▼▼▼

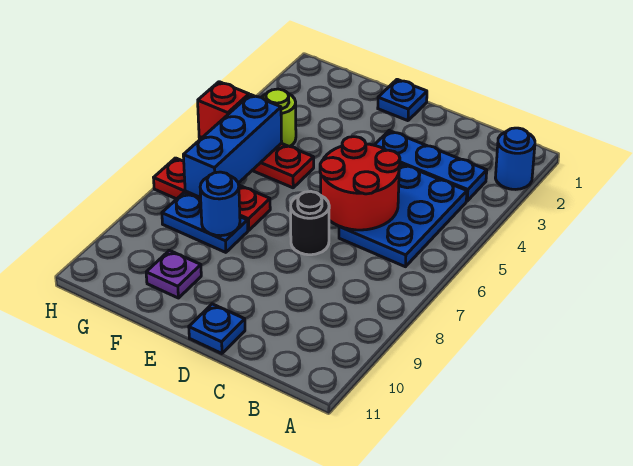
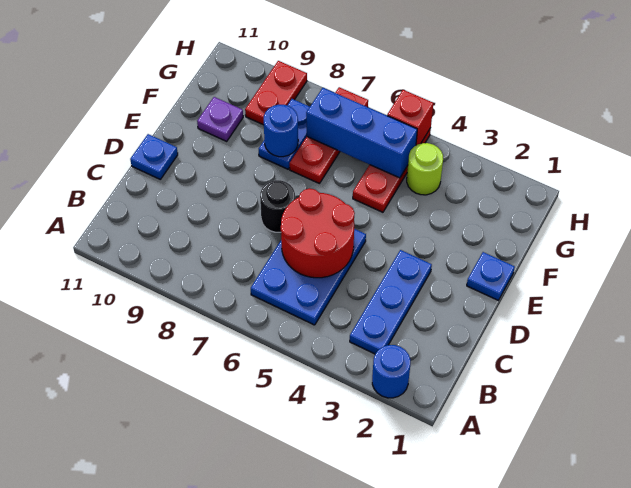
blue plate B4:C6 level 1 -> blue plate B5:D6 level 1
none -> red plate G9:H9 level 1

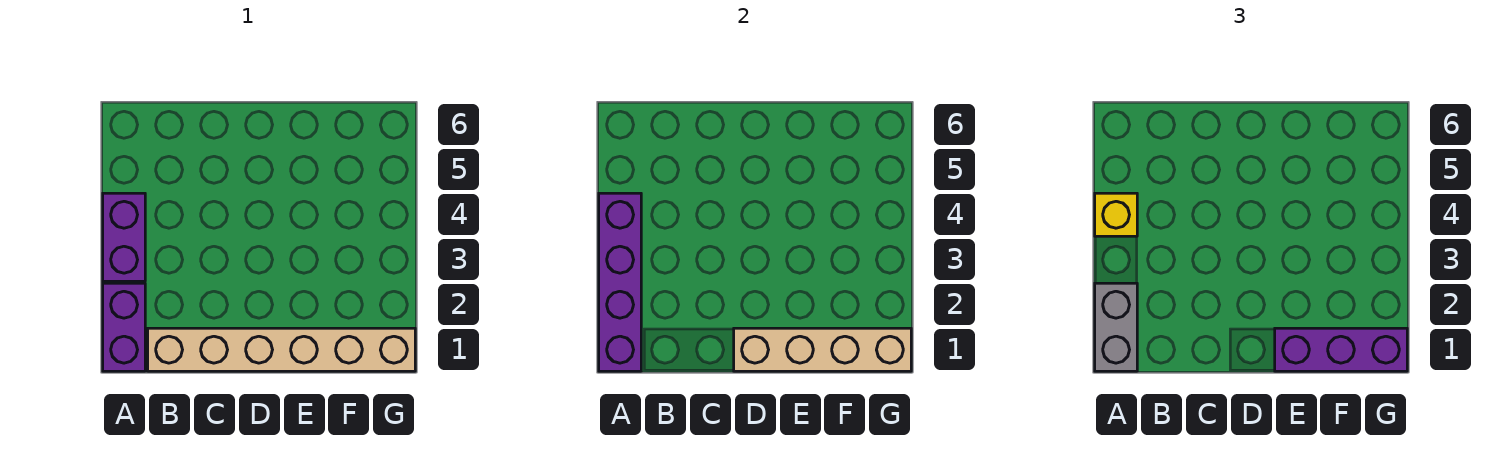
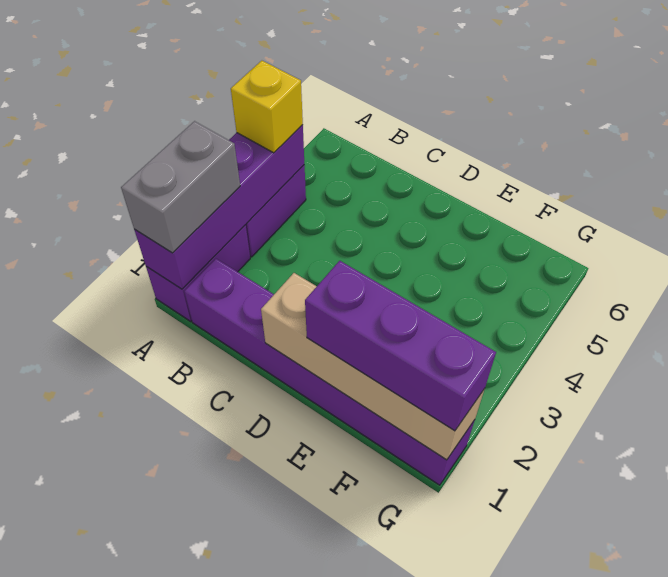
tan brick B1:G1 level 1 -> purple brick B1:G1 level 1

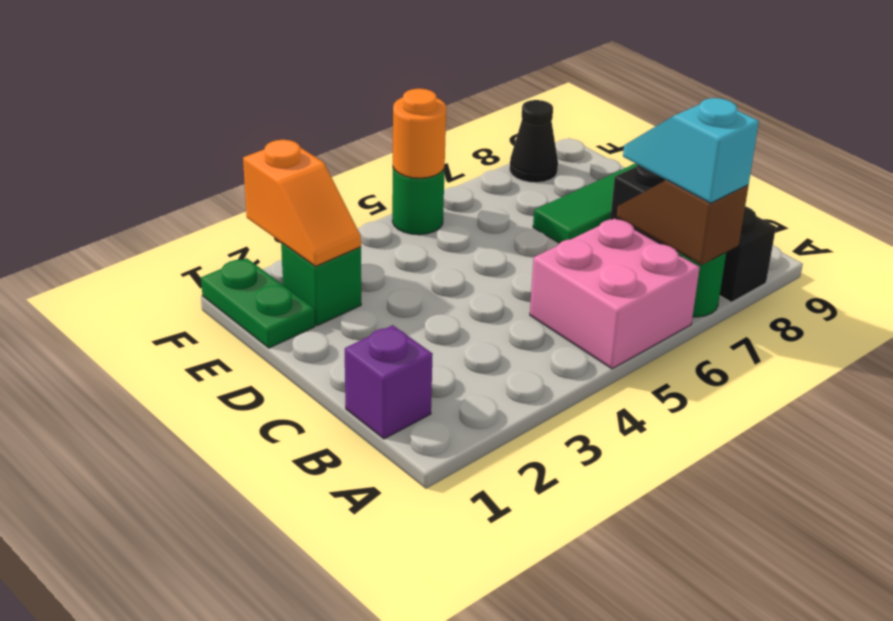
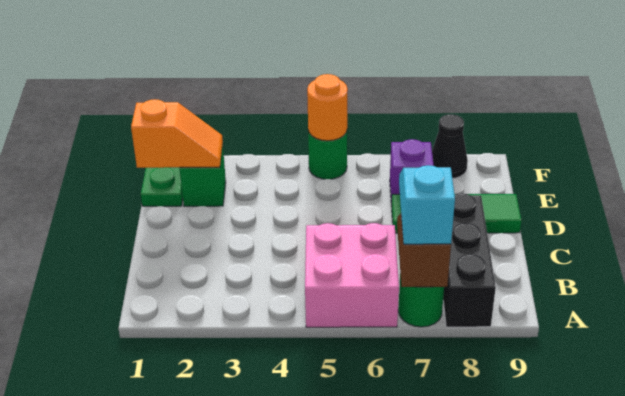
purple brick B1 level 1 -> purple brick E7 level 1
orange slope E2:F2 level 2 top F -> orange slope E1:E2 level 2 top 1

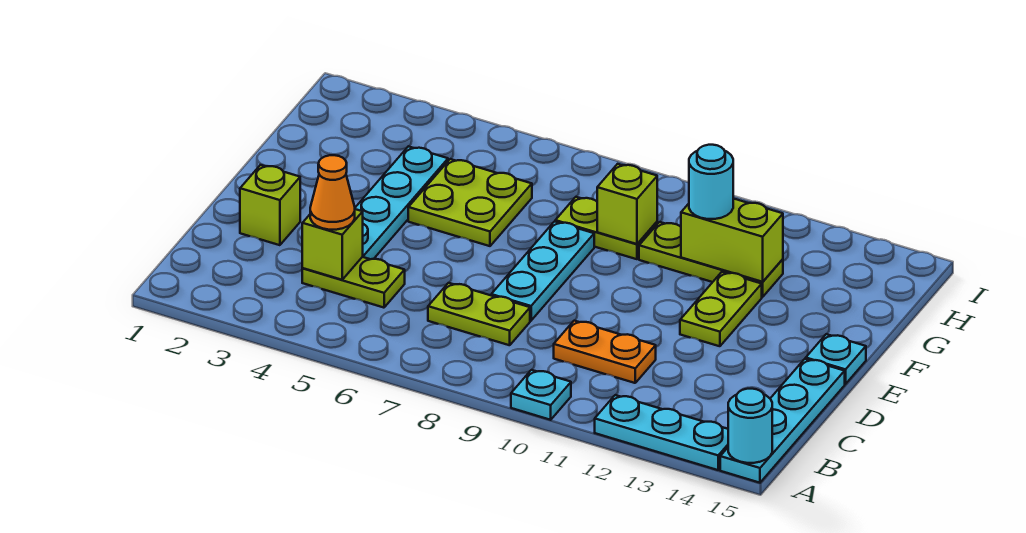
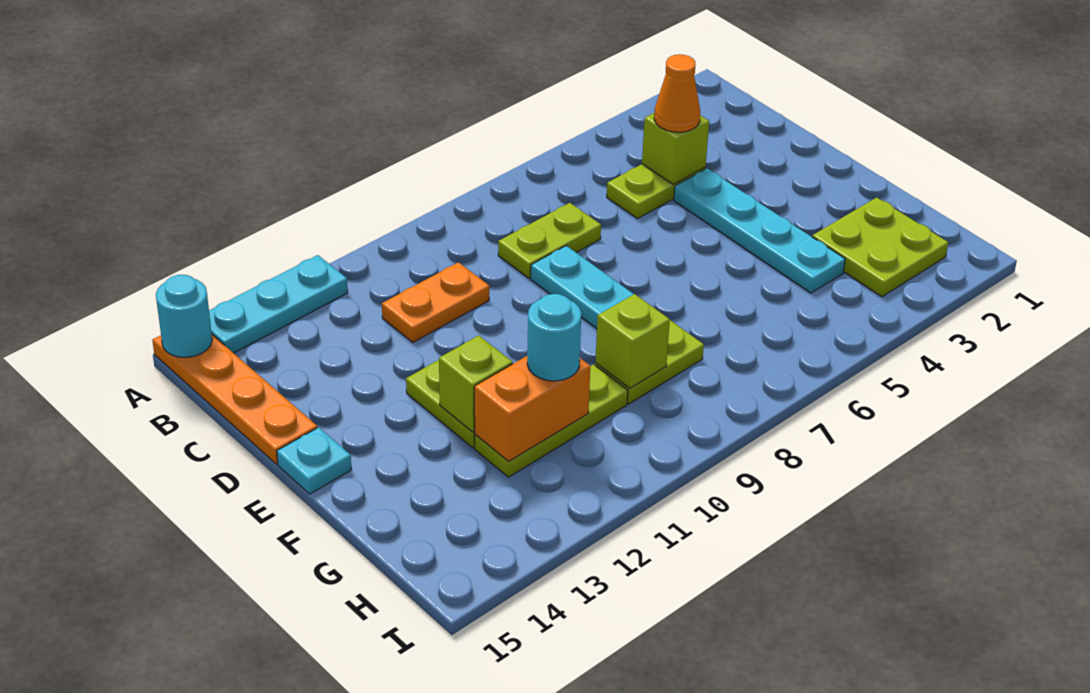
cyan plate A10 level 1 -> none
cyan plate A15:D15 level 1 -> orange plate A15:D15 level 1
lime brick D2 level 1 -> lime brick F12 level 2
lime plate F5:G6 level 1 -> lime plate G2:H3 level 1
lime brick G11:G12 level 2 -> orange brick G11:G12 level 2

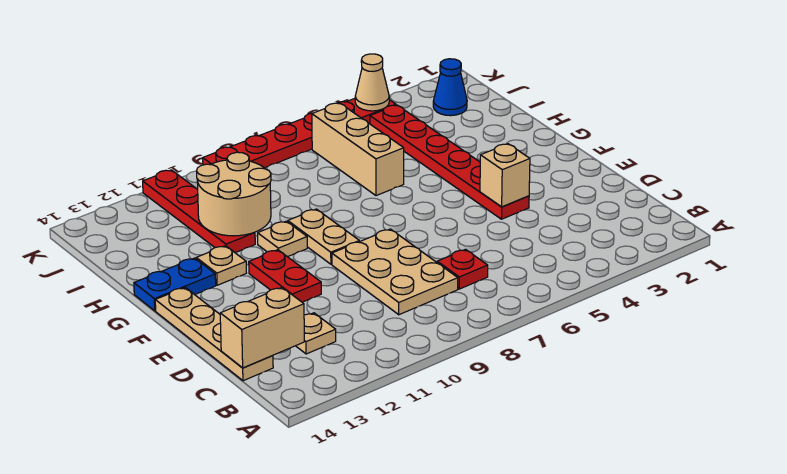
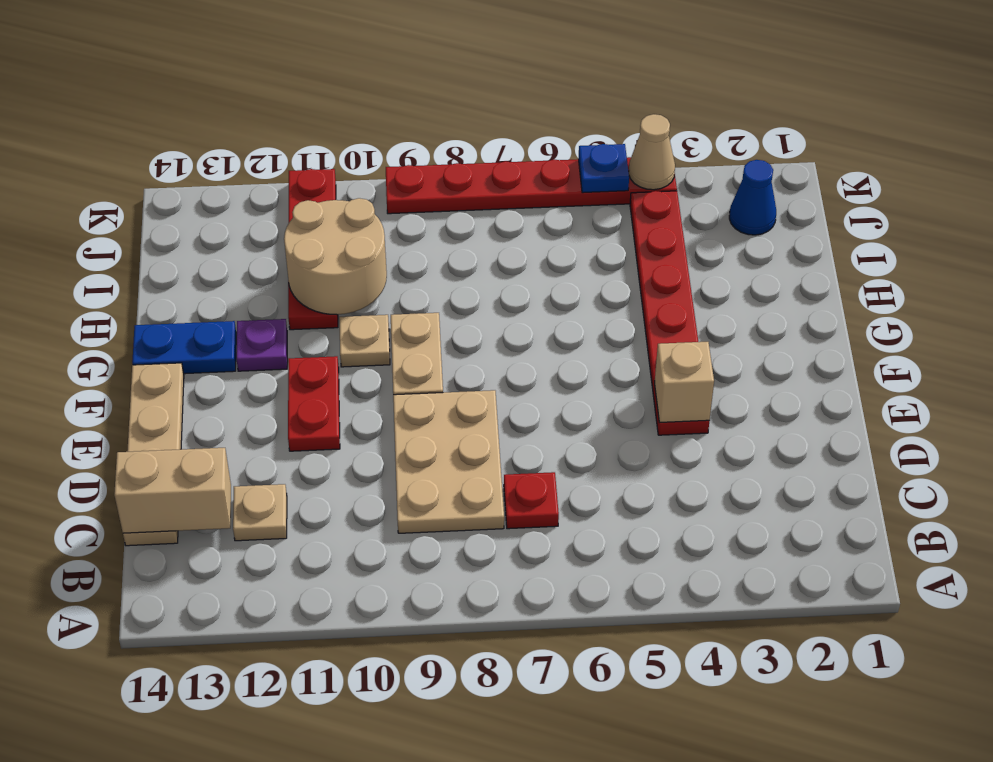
tan plate G12 level 1 -> purple plate G12 level 1
tan brick H6:J6 level 1 -> none
none -> blue plate K5 level 2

▲▲▲

■ Exercise requirements ■
Tally every line of the data that includes "blue". Report the number and nothing more.

■ Expected output ■
2